Supplied entries
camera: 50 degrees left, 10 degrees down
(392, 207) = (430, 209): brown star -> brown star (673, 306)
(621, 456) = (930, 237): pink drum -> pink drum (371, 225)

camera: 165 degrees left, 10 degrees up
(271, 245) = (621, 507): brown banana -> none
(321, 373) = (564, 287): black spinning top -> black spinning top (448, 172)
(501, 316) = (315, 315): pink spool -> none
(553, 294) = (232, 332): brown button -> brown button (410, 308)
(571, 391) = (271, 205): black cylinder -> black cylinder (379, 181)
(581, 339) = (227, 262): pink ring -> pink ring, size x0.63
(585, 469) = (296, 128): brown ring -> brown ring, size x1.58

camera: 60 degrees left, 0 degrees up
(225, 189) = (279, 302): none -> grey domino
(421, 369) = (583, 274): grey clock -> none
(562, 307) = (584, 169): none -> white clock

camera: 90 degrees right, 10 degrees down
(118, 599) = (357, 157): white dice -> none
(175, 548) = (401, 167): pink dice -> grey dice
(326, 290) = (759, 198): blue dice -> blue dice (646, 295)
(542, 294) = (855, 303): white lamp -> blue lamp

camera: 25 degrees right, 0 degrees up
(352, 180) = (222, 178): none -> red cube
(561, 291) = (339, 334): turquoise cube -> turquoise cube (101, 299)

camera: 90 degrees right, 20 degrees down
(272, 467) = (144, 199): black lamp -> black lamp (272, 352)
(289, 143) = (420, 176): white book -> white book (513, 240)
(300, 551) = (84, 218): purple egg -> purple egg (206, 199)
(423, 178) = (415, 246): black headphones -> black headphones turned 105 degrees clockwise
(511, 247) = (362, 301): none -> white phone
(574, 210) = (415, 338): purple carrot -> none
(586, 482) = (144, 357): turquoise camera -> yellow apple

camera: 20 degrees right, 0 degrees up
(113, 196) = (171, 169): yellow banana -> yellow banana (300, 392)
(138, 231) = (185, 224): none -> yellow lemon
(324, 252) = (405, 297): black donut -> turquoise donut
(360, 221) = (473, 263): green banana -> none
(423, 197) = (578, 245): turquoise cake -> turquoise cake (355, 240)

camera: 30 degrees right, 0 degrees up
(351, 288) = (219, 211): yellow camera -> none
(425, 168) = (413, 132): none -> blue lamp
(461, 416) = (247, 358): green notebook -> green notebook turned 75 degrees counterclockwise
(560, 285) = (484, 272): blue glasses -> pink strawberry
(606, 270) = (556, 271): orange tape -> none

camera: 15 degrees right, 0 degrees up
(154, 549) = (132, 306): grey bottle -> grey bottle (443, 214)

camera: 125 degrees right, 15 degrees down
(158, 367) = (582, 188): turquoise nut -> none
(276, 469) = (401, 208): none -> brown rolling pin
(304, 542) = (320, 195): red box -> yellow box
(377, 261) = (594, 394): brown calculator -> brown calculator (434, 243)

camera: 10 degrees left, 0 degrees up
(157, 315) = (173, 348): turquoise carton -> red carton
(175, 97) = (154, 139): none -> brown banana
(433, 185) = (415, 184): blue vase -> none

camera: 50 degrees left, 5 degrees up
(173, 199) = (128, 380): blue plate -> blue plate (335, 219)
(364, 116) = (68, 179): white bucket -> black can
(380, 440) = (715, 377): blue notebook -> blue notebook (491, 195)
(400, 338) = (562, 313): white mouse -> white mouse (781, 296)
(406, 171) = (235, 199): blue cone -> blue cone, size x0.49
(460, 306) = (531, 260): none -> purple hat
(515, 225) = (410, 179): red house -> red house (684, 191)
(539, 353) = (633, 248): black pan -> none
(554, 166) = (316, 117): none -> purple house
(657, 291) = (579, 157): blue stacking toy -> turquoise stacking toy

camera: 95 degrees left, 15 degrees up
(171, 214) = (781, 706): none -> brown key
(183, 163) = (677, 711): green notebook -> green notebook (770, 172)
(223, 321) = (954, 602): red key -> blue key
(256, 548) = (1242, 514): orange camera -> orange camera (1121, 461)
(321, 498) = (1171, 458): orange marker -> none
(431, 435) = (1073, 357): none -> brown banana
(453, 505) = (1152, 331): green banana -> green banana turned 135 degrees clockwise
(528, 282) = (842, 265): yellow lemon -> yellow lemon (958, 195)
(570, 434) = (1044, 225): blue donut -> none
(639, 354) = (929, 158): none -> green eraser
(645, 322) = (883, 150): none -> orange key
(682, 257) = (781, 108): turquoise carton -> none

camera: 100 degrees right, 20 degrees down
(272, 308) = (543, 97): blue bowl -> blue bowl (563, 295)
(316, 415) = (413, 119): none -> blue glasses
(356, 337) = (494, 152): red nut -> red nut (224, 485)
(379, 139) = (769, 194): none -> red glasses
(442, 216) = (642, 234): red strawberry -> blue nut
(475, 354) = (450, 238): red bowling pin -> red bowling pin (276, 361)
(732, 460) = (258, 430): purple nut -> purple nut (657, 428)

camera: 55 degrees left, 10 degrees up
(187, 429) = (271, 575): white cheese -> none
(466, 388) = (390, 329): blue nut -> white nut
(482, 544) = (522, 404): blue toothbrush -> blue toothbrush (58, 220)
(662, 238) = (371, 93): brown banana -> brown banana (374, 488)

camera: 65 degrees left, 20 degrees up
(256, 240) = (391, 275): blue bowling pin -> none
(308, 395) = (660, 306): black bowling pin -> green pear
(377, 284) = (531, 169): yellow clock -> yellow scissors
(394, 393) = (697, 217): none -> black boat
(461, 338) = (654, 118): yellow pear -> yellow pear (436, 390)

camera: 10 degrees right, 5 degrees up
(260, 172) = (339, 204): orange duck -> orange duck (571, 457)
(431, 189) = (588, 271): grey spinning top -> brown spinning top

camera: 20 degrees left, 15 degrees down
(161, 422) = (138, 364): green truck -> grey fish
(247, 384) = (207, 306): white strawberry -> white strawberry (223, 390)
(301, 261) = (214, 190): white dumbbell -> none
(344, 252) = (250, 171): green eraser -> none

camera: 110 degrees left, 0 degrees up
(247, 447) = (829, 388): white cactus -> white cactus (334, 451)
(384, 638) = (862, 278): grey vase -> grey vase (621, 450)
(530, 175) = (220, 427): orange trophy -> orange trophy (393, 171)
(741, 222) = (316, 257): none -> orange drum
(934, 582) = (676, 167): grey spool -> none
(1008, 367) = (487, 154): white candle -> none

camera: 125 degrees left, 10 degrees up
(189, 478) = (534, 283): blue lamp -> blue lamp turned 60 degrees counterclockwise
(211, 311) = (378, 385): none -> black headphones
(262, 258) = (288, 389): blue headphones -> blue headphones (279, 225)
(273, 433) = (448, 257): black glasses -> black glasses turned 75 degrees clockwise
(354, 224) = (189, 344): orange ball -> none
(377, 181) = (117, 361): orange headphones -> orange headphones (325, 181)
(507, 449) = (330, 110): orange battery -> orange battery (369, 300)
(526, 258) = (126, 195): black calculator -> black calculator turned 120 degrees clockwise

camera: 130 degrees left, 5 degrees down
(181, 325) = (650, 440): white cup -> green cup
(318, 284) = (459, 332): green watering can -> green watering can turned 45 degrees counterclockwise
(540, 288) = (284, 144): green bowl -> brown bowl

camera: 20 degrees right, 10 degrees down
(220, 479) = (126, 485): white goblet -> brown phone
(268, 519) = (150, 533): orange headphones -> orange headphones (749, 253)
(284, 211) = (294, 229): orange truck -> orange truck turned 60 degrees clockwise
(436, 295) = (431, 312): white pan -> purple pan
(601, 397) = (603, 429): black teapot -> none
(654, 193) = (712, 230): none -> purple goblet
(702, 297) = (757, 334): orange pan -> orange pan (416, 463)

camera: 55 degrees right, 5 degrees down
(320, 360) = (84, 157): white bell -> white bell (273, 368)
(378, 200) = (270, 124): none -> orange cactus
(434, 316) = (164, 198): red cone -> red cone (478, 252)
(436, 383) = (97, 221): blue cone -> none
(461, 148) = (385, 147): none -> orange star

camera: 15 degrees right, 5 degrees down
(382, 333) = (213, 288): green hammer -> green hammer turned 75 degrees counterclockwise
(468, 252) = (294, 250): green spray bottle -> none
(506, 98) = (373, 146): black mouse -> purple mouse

Exercise aim
Write down how many lines of the data above contain the string "counterclockwise", and include nothing besides that number.

Result of the exercise
4